● ACTION ITEM:
An exact transcription of all the data is required; the pictures are to be left out.

Colored object listings:
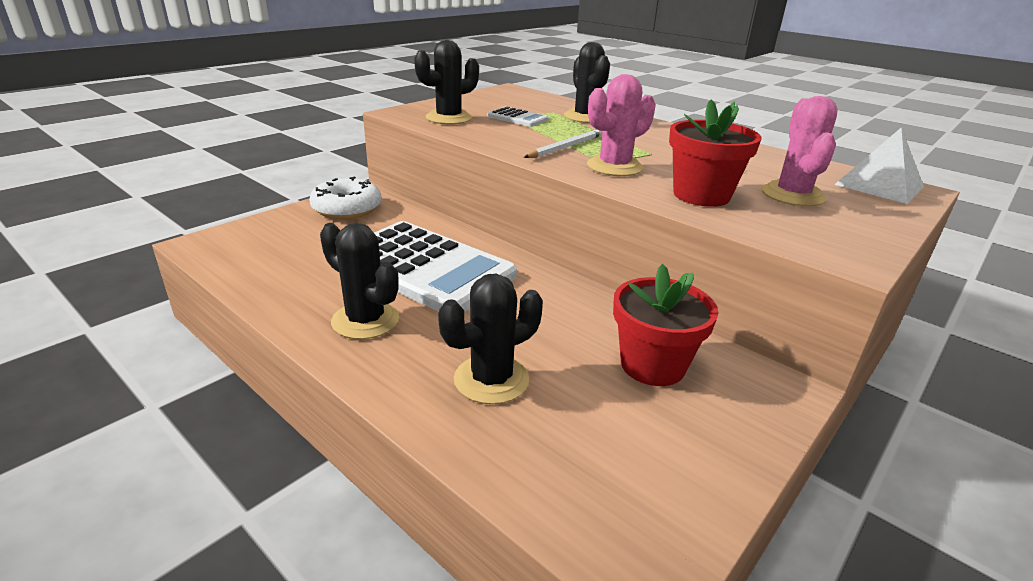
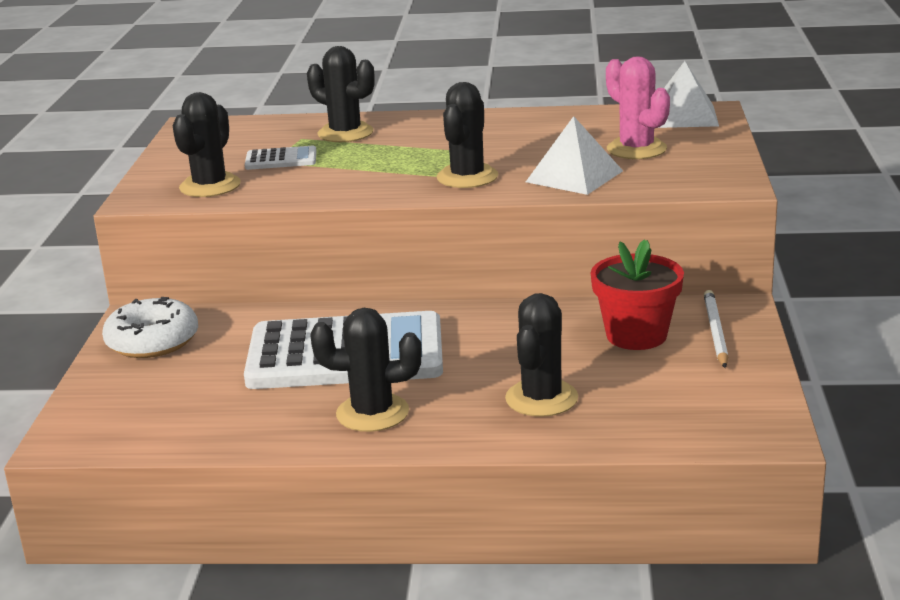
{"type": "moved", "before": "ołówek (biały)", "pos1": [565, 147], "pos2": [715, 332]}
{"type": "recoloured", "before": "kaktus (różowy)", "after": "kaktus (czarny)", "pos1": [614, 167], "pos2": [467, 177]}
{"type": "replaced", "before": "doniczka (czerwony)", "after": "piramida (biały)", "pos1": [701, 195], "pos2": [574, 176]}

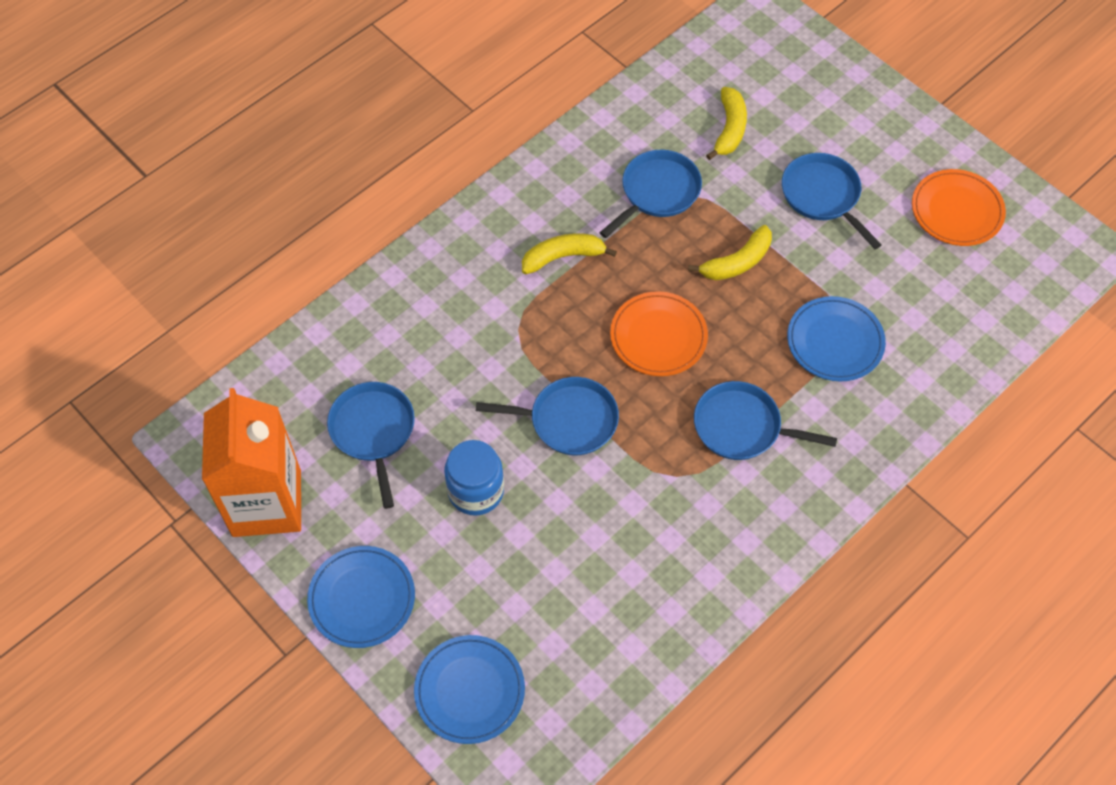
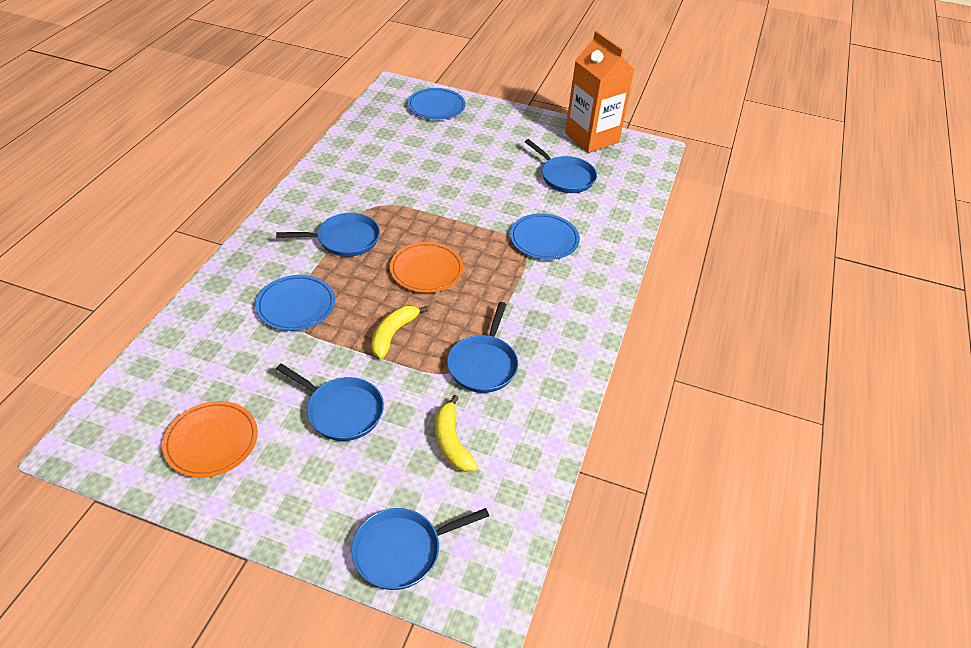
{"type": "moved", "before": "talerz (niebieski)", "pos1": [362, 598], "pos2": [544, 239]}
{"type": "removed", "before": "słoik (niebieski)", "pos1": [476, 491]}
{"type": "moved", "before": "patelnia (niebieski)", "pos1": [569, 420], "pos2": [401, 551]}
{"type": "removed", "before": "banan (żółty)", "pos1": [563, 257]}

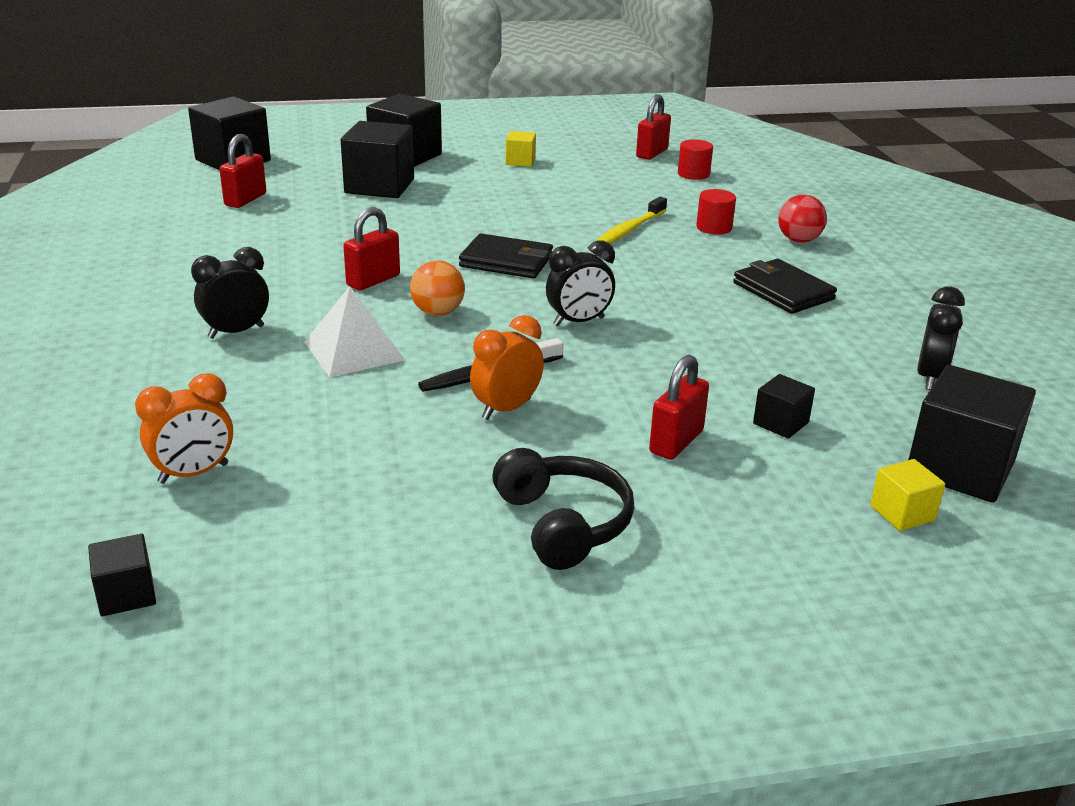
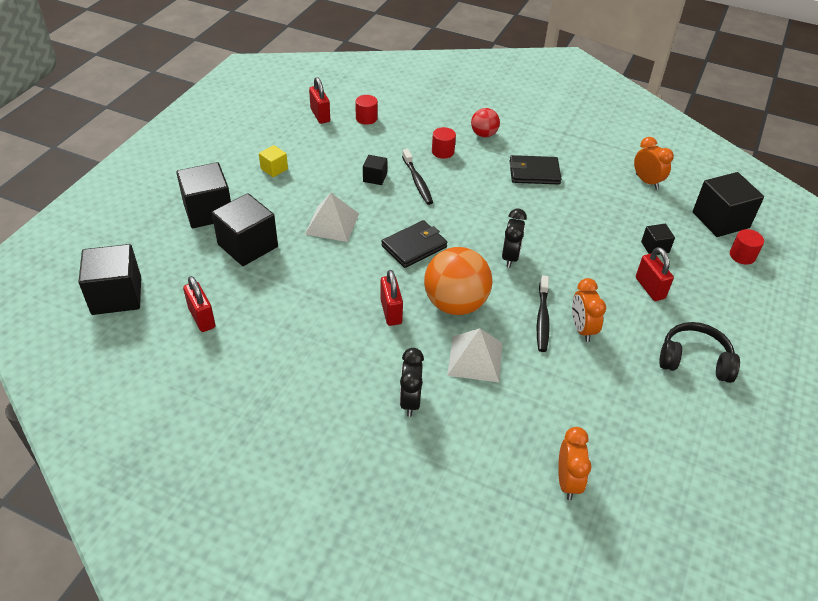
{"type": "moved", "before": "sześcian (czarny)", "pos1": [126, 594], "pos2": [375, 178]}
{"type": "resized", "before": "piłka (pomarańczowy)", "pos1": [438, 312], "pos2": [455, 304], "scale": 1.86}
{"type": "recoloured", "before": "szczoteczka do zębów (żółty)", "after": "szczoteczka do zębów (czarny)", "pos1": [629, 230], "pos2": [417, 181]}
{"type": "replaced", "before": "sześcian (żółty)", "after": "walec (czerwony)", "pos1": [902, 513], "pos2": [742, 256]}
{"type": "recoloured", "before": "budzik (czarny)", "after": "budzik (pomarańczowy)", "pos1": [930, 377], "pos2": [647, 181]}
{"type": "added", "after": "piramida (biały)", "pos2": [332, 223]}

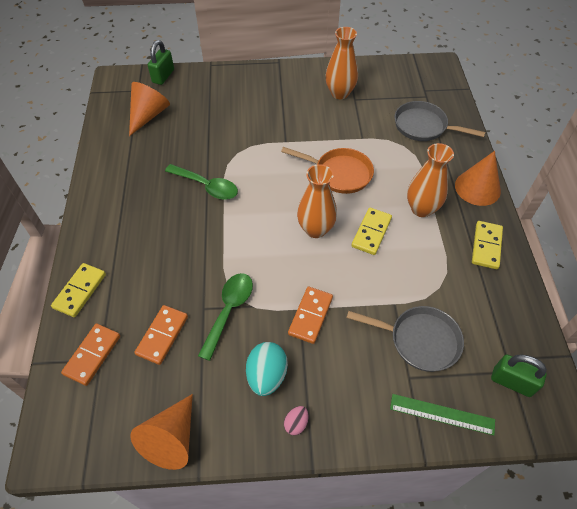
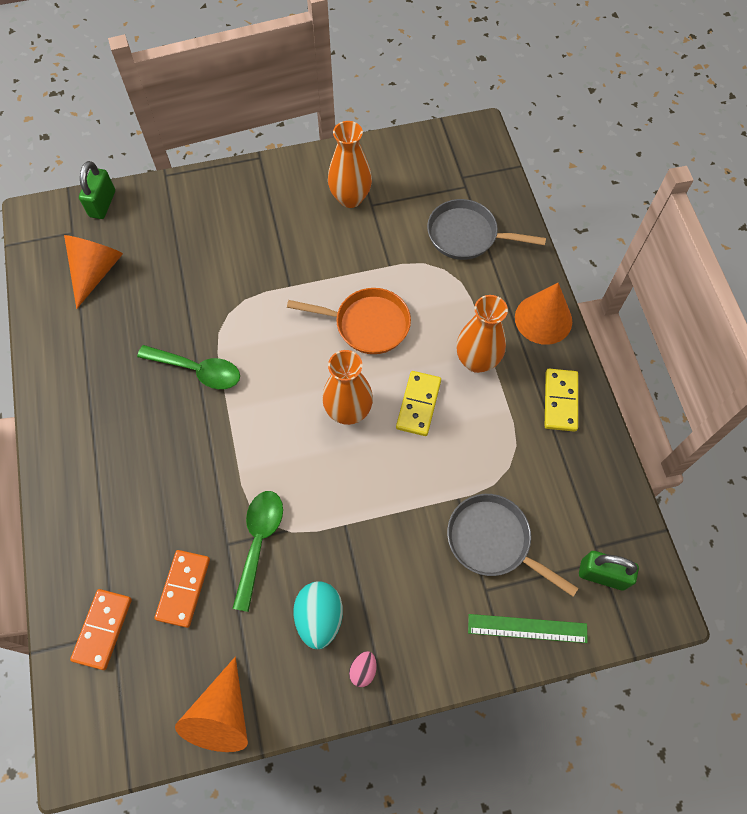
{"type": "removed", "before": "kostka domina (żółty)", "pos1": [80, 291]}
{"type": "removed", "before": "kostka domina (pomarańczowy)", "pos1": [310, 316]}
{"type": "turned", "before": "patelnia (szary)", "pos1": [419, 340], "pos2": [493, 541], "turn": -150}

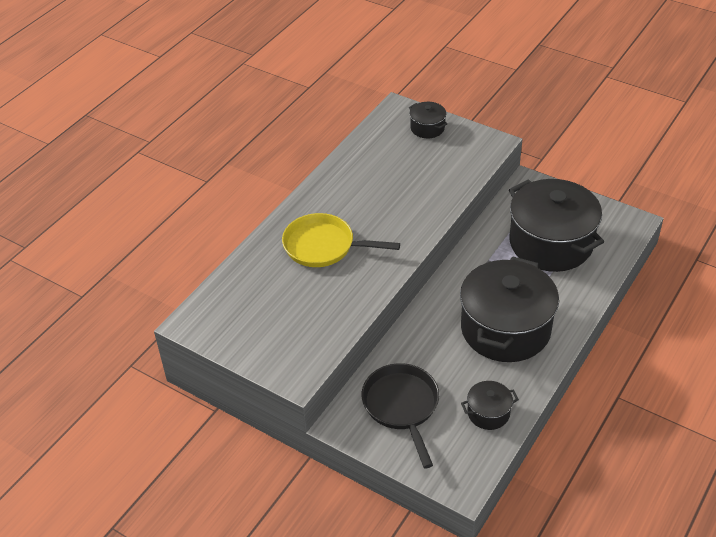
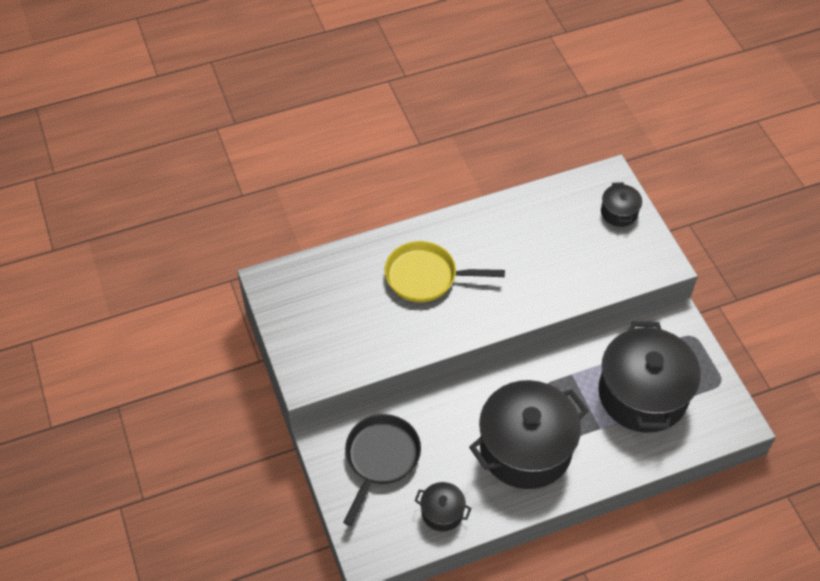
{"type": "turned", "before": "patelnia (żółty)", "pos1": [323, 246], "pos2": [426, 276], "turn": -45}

● ANSWER SPACE:
{"type": "moved", "before": "ołówek (biały)", "pos1": [565, 147], "pos2": [715, 332]}
{"type": "recoloured", "before": "kaktus (różowy)", "after": "kaktus (czarny)", "pos1": [614, 167], "pos2": [467, 177]}
{"type": "replaced", "before": "doniczka (czerwony)", "after": "piramida (biały)", "pos1": [701, 195], "pos2": [574, 176]}

{"type": "moved", "before": "talerz (niebieski)", "pos1": [362, 598], "pos2": [544, 239]}
{"type": "removed", "before": "słoik (niebieski)", "pos1": [476, 491]}
{"type": "moved", "before": "patelnia (niebieski)", "pos1": [569, 420], "pos2": [401, 551]}
{"type": "removed", "before": "banan (żółty)", "pos1": [563, 257]}

{"type": "moved", "before": "sześcian (czarny)", "pos1": [126, 594], "pos2": [375, 178]}
{"type": "resized", "before": "piłka (pomarańczowy)", "pos1": [438, 312], "pos2": [455, 304], "scale": 1.86}
{"type": "recoloured", "before": "szczoteczka do zębów (żółty)", "after": "szczoteczka do zębów (czarny)", "pos1": [629, 230], "pos2": [417, 181]}
{"type": "replaced", "before": "sześcian (żółty)", "after": "walec (czerwony)", "pos1": [902, 513], "pos2": [742, 256]}
{"type": "recoloured", "before": "budzik (czarny)", "after": "budzik (pomarańczowy)", "pos1": [930, 377], "pos2": [647, 181]}
{"type": "added", "after": "piramida (biały)", "pos2": [332, 223]}

{"type": "removed", "before": "kostka domina (żółty)", "pos1": [80, 291]}
{"type": "removed", "before": "kostka domina (pomarańczowy)", "pos1": [310, 316]}
{"type": "turned", "before": "patelnia (szary)", "pos1": [419, 340], "pos2": [493, 541], "turn": -150}

{"type": "turned", "before": "patelnia (żółty)", "pos1": [323, 246], "pos2": [426, 276], "turn": -45}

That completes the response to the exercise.